> [PROBLEM DESCRIPTION] Could you return all of the entries word for word, minus any pictures?

> [PROVIDED RECORDS]
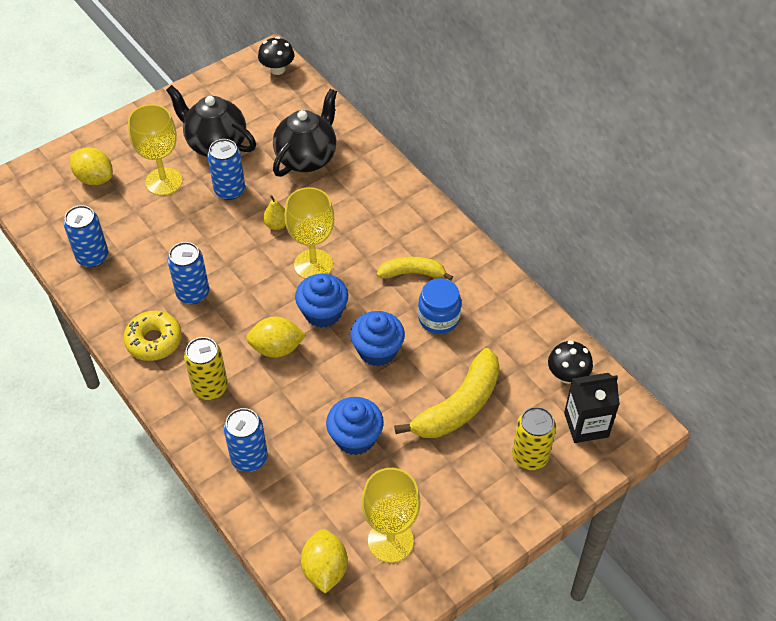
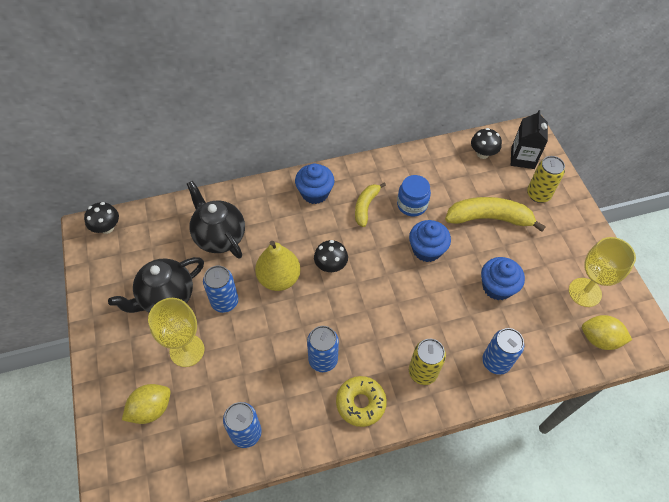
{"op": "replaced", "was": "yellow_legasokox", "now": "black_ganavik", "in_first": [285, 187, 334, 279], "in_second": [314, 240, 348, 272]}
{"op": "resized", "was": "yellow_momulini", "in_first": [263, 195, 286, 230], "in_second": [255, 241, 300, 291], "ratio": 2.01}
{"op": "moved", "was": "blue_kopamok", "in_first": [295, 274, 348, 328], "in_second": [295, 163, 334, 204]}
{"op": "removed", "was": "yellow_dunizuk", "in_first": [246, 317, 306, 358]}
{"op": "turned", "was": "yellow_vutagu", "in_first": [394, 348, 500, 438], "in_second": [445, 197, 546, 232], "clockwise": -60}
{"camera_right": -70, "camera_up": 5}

> [RESULT]
{"op": "replaced", "was": "yellow_legasokox", "now": "black_ganavik", "in_first": [285, 187, 334, 279], "in_second": [314, 240, 348, 272]}
{"op": "resized", "was": "yellow_momulini", "in_first": [263, 195, 286, 230], "in_second": [255, 241, 300, 291], "ratio": 2.01}
{"op": "moved", "was": "blue_kopamok", "in_first": [295, 274, 348, 328], "in_second": [295, 163, 334, 204]}
{"op": "removed", "was": "yellow_dunizuk", "in_first": [246, 317, 306, 358]}
{"op": "turned", "was": "yellow_vutagu", "in_first": [394, 348, 500, 438], "in_second": [445, 197, 546, 232], "clockwise": -60}
{"camera_right": -70, "camera_up": 5}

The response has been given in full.